> **Task brief**:
Copy the lines below exactly. No picture goes into the copy.

Content revision data:

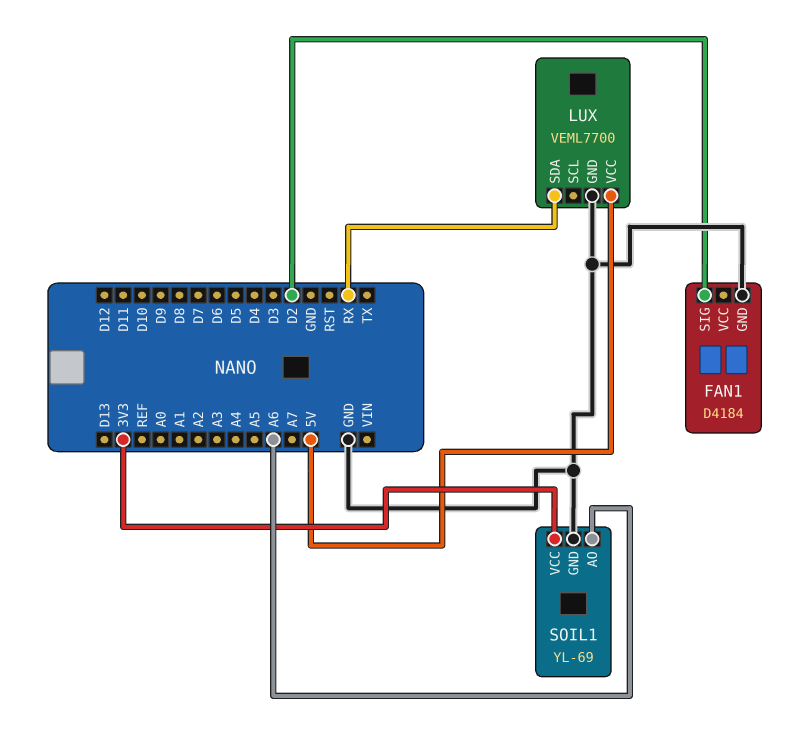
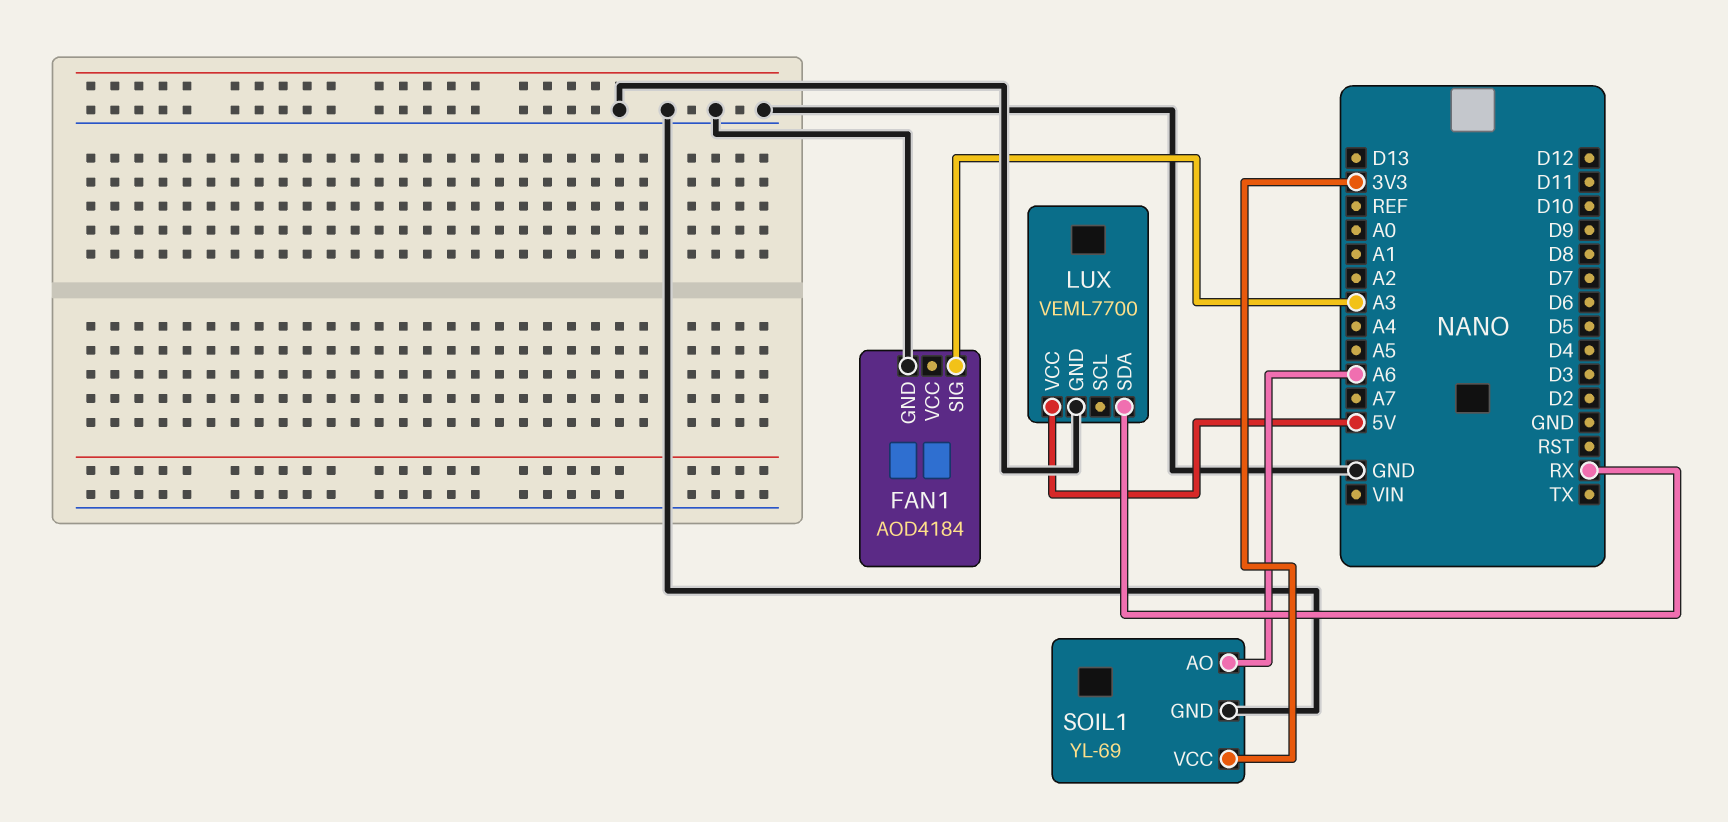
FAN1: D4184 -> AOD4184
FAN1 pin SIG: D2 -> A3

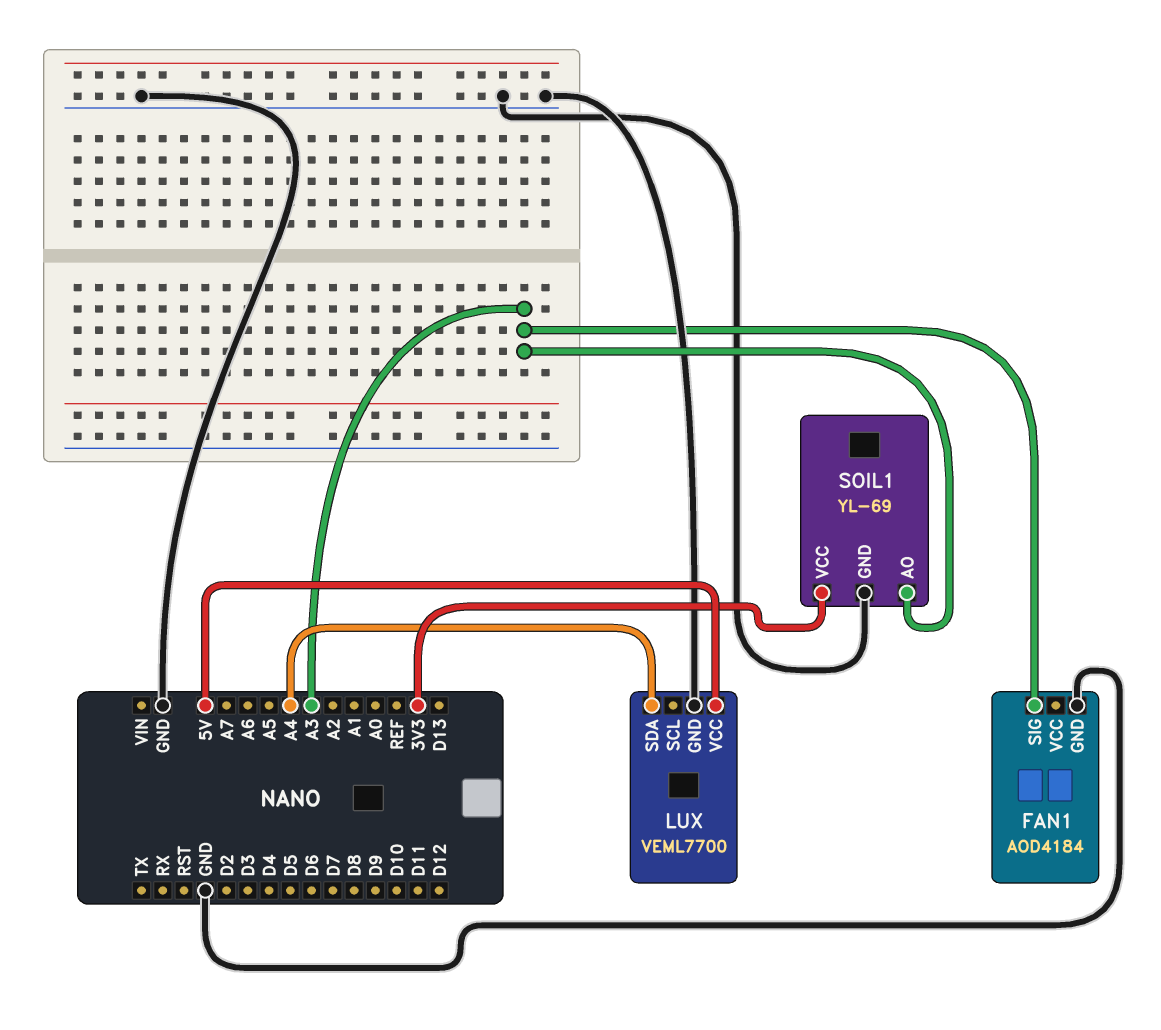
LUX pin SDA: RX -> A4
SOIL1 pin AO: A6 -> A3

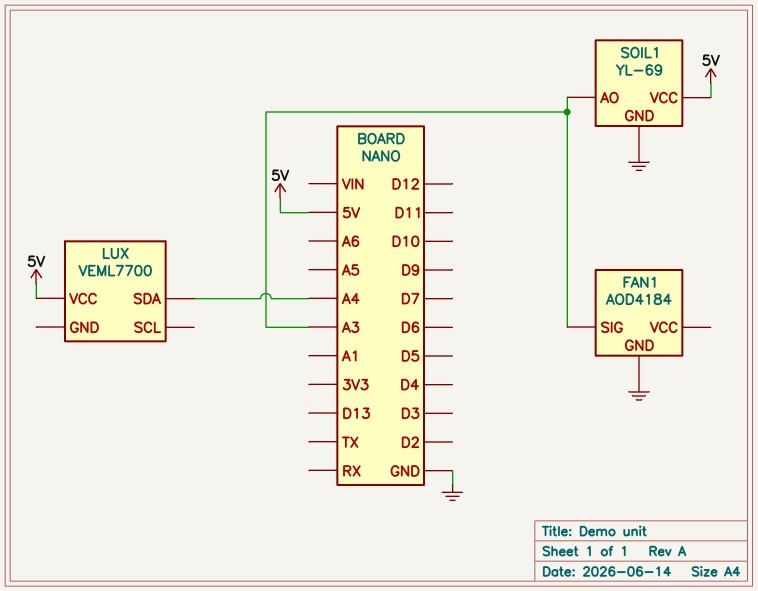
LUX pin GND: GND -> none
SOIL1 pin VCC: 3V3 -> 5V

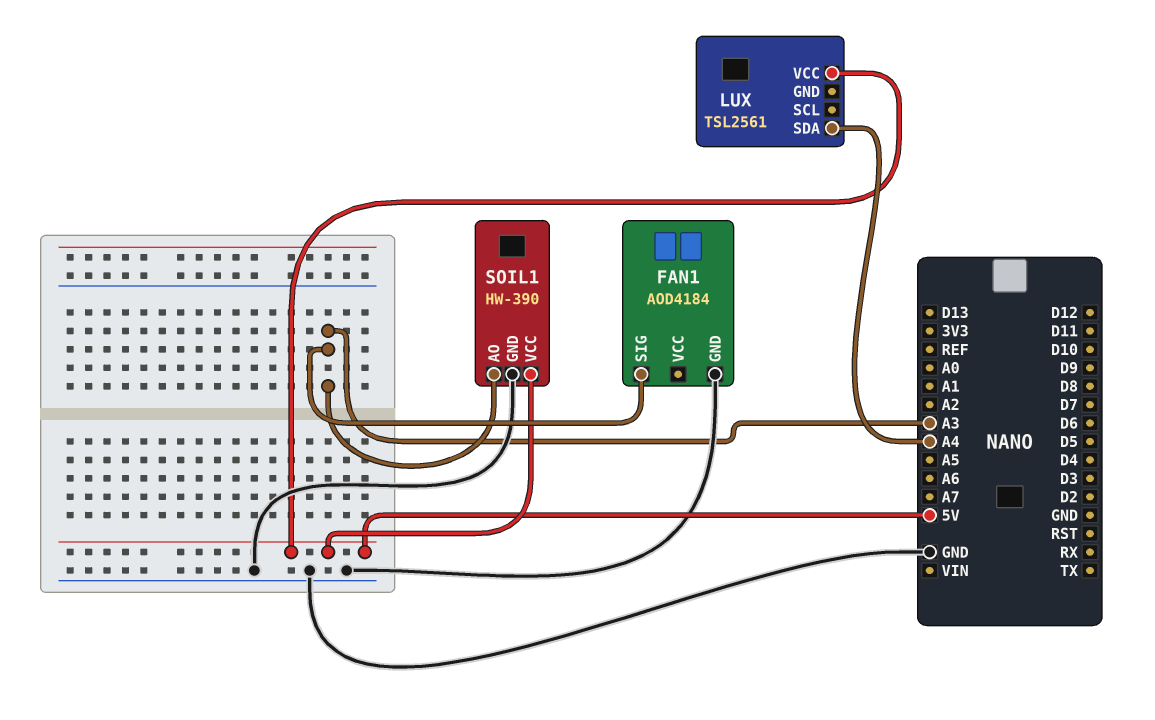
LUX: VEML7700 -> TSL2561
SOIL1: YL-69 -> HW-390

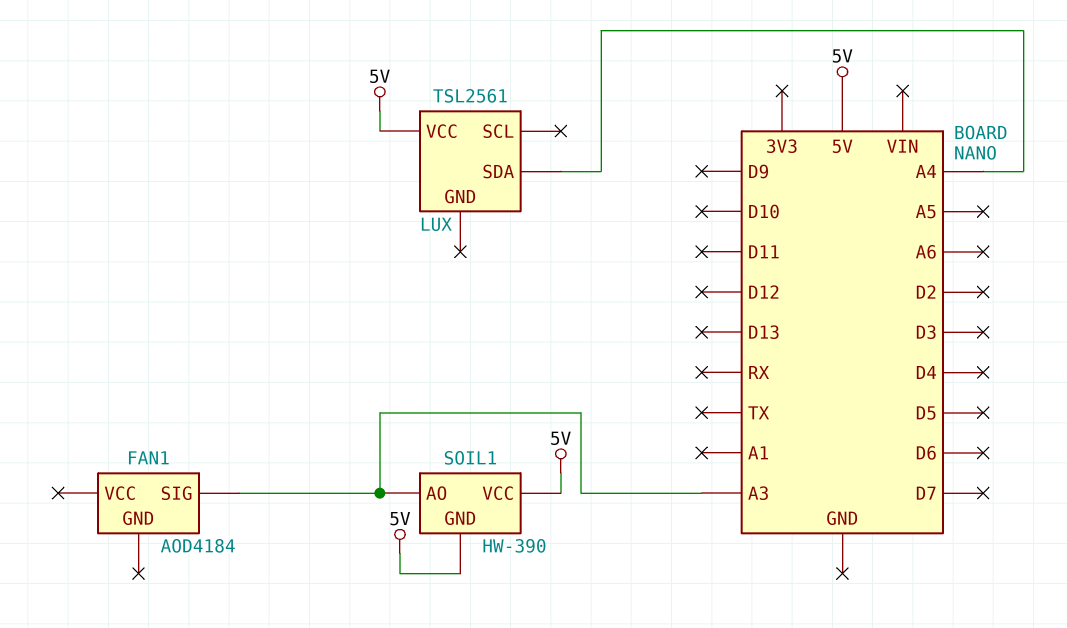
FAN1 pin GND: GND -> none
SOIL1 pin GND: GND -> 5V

> **Response box**:
FAN1: D4184 -> AOD4184
FAN1 pin SIG: D2 -> A3

LUX pin SDA: RX -> A4
SOIL1 pin AO: A6 -> A3

LUX pin GND: GND -> none
SOIL1 pin VCC: 3V3 -> 5V

LUX: VEML7700 -> TSL2561
SOIL1: YL-69 -> HW-390

FAN1 pin GND: GND -> none
SOIL1 pin GND: GND -> 5V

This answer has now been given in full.